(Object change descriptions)
=== Begin Enclosure ===
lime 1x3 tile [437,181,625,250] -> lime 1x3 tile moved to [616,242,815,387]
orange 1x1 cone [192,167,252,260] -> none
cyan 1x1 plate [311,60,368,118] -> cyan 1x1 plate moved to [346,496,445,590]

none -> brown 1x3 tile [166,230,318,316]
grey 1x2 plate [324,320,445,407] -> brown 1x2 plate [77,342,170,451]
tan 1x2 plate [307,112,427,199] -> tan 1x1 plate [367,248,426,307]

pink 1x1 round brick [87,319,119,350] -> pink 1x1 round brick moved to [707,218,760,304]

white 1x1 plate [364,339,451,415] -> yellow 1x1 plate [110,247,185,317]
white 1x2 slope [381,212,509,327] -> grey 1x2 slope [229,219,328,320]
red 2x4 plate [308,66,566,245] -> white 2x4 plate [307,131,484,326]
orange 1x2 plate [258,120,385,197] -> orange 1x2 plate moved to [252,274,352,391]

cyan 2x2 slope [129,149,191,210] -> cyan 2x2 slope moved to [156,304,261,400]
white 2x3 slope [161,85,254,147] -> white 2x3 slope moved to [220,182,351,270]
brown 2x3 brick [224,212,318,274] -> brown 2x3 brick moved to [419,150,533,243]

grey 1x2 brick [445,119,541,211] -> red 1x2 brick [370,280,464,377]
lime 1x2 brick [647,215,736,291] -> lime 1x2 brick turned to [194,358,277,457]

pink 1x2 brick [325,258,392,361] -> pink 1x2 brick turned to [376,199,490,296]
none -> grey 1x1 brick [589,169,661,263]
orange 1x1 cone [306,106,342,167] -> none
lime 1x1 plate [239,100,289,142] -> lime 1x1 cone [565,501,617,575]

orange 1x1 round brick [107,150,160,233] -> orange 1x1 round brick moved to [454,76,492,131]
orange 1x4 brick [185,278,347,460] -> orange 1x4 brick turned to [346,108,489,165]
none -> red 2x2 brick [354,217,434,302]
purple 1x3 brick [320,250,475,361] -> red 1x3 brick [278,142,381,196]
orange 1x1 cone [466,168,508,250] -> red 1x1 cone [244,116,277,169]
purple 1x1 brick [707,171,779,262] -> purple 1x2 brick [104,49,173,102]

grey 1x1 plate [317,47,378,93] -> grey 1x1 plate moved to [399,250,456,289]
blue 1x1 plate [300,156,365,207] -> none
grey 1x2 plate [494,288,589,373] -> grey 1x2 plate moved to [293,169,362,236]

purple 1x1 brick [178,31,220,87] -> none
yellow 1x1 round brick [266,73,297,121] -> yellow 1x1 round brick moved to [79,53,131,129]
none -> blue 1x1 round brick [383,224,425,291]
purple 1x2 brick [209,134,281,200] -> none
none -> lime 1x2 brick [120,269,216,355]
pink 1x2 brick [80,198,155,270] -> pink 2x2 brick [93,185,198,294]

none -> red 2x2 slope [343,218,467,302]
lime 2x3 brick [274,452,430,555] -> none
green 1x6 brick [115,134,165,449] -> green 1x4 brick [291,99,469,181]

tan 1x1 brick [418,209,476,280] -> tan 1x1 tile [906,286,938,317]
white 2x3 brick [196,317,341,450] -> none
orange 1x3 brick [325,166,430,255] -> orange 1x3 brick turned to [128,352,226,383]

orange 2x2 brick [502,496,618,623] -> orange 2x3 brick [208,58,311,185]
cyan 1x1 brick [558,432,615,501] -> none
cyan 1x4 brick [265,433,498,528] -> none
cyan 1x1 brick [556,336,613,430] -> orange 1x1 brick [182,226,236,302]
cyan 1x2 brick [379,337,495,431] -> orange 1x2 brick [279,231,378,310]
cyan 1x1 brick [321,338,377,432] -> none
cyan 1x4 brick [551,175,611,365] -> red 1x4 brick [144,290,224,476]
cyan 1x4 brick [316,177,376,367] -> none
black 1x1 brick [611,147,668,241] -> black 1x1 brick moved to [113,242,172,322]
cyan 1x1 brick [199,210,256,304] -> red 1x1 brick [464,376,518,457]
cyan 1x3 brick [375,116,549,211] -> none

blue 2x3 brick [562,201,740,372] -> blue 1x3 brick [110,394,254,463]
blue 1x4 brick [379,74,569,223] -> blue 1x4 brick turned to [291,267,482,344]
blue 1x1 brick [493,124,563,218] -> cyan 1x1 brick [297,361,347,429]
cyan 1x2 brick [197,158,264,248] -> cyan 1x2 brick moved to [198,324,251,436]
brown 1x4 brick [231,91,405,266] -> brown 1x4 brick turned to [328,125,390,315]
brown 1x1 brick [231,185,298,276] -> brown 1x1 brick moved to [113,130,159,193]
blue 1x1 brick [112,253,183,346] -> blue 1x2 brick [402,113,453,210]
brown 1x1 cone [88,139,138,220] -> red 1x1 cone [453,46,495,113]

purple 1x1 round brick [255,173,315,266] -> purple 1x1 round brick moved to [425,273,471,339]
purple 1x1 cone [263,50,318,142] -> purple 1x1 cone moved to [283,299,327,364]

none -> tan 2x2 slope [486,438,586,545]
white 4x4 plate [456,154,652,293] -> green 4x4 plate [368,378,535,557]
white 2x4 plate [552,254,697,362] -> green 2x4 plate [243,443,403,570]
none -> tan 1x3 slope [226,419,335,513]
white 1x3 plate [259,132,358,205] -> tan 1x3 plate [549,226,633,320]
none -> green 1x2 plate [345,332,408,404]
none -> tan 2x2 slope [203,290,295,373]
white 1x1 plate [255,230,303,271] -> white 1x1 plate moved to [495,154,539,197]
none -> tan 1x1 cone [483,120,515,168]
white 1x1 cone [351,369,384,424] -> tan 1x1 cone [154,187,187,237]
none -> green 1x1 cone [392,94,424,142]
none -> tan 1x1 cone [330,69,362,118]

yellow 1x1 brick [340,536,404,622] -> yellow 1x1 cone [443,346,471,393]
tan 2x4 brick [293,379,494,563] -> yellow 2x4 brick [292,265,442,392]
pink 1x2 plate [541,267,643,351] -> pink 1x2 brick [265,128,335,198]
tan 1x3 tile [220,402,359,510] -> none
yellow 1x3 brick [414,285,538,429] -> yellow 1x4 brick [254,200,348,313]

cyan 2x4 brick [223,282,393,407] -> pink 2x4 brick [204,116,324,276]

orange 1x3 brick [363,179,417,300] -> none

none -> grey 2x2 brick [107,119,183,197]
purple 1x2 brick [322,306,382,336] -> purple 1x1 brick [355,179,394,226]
=== End Enclosure ===
» **WORK REQUIRED**:
Return all lines from the entries that contain the string "purple".

» **RESPONSE TO THE EXERCISE**:
purple 1x3 brick [320,250,475,361] -> red 1x3 brick [278,142,381,196]
purple 1x1 brick [707,171,779,262] -> purple 1x2 brick [104,49,173,102]
purple 1x1 brick [178,31,220,87] -> none
purple 1x2 brick [209,134,281,200] -> none
purple 1x1 round brick [255,173,315,266] -> purple 1x1 round brick moved to [425,273,471,339]
purple 1x1 cone [263,50,318,142] -> purple 1x1 cone moved to [283,299,327,364]
purple 1x2 brick [322,306,382,336] -> purple 1x1 brick [355,179,394,226]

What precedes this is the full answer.